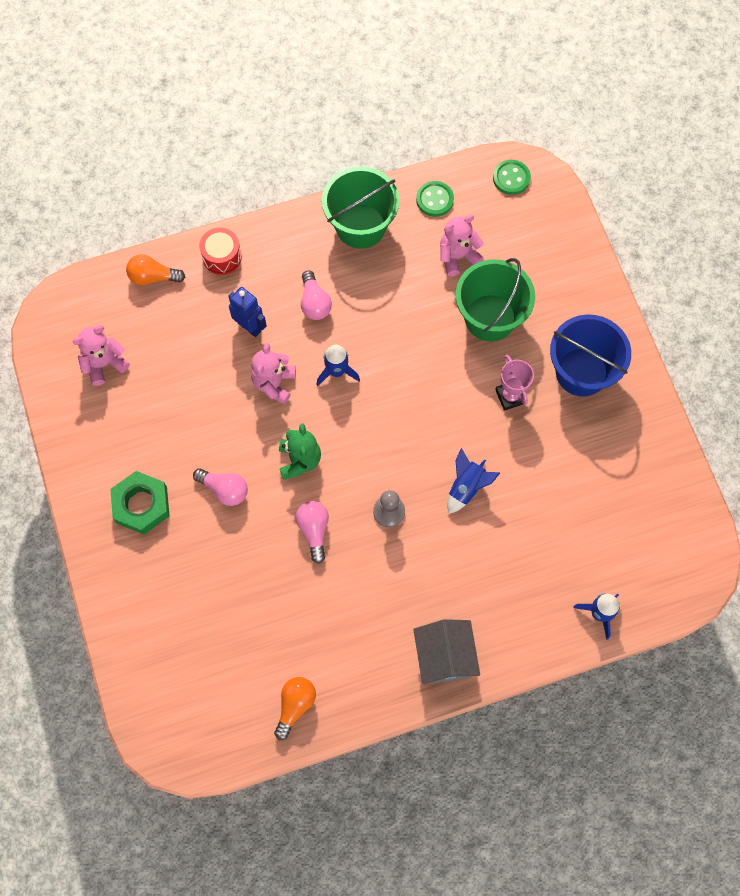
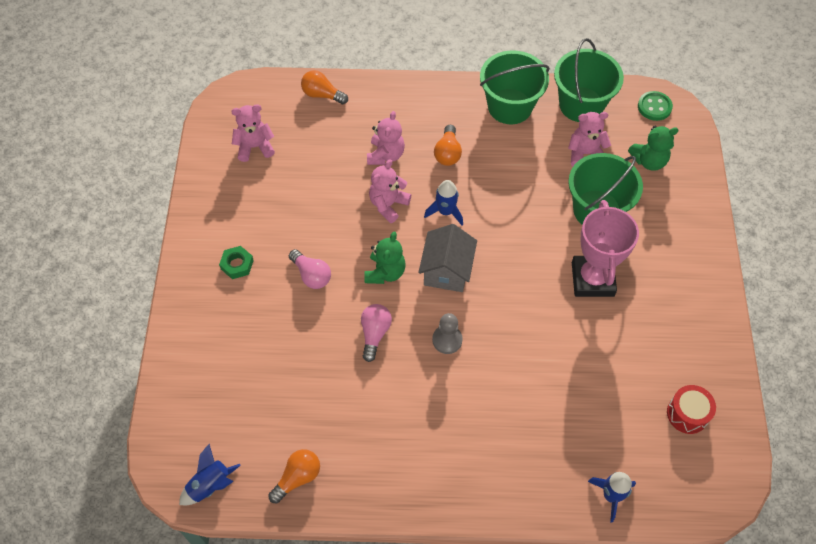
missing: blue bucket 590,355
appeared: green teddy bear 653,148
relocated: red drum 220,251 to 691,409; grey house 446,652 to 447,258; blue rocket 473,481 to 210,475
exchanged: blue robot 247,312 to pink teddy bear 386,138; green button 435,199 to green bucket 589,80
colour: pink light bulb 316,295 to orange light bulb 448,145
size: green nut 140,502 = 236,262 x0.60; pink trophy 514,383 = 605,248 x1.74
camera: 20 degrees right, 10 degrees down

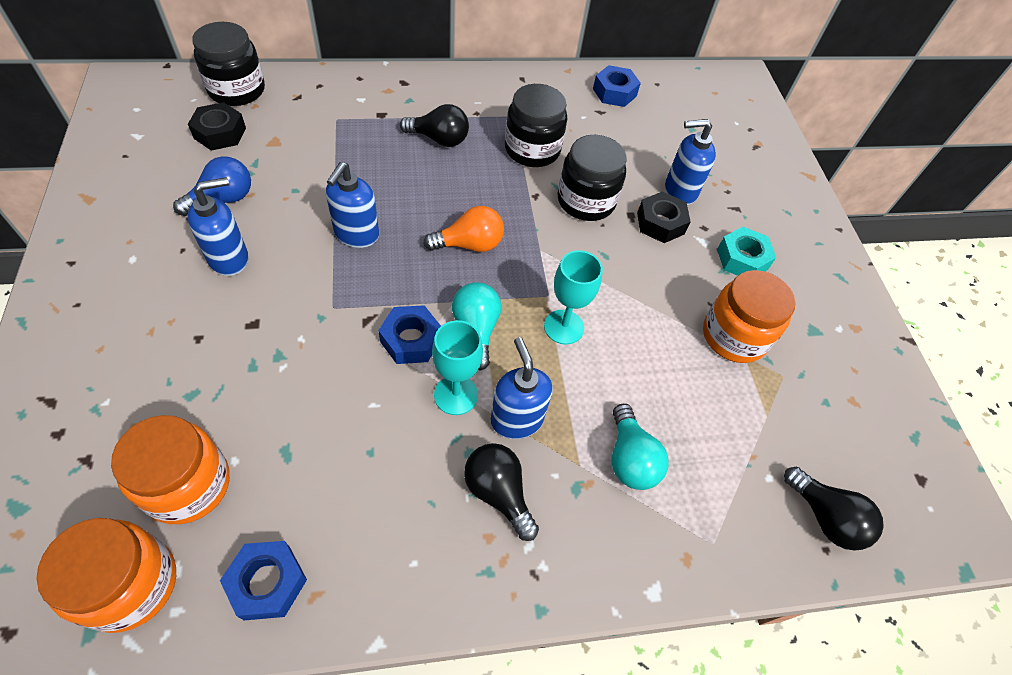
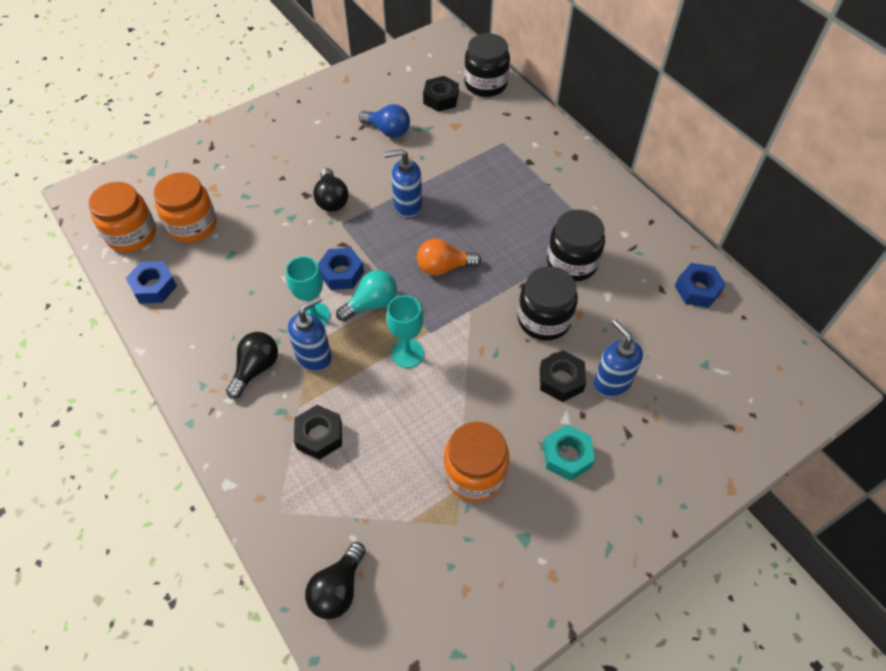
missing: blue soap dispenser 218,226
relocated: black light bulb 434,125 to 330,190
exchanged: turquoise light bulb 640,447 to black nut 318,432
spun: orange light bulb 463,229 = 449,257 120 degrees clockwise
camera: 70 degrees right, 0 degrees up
——
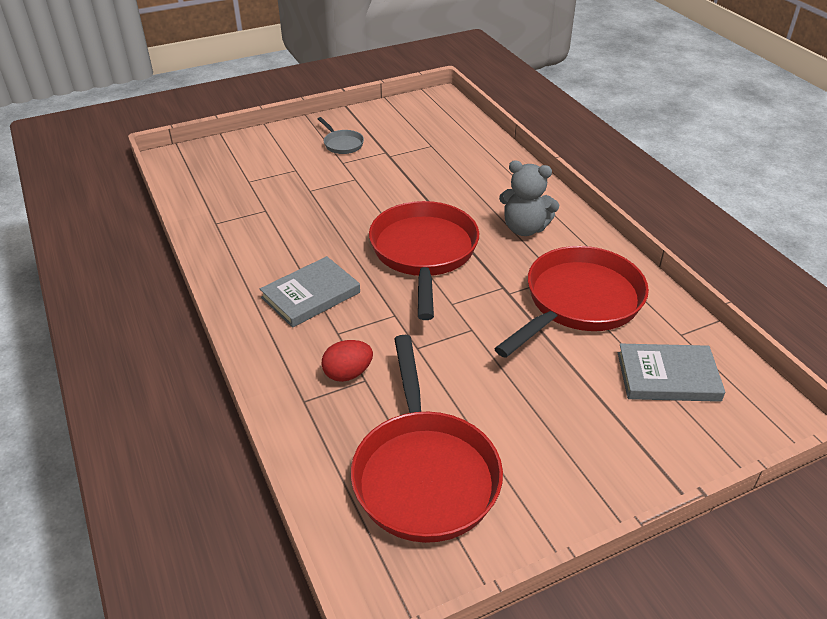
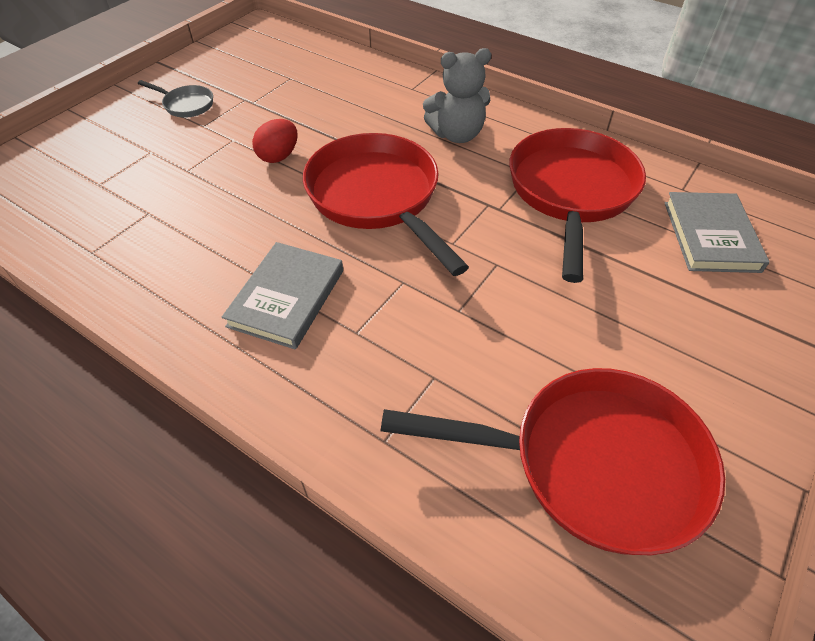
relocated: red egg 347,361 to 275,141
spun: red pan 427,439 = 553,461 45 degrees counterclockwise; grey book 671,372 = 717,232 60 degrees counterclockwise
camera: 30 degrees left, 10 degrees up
——
**What is being asked**
Output exactly the lines above, from the line with "size: green nut" to the line with "camera: 70 degrees right, 0 degrees up", both included; skip the pictures.

**Answer box**
size: green nut 140,502 = 236,262 x0.60; pink trophy 514,383 = 605,248 x1.74
camera: 20 degrees right, 10 degrees down

missing: blue soap dispenser 218,226
relocated: black light bulb 434,125 to 330,190
exchanged: turquoise light bulb 640,447 to black nut 318,432
spun: orange light bulb 463,229 = 449,257 120 degrees clockwise
camera: 70 degrees right, 0 degrees up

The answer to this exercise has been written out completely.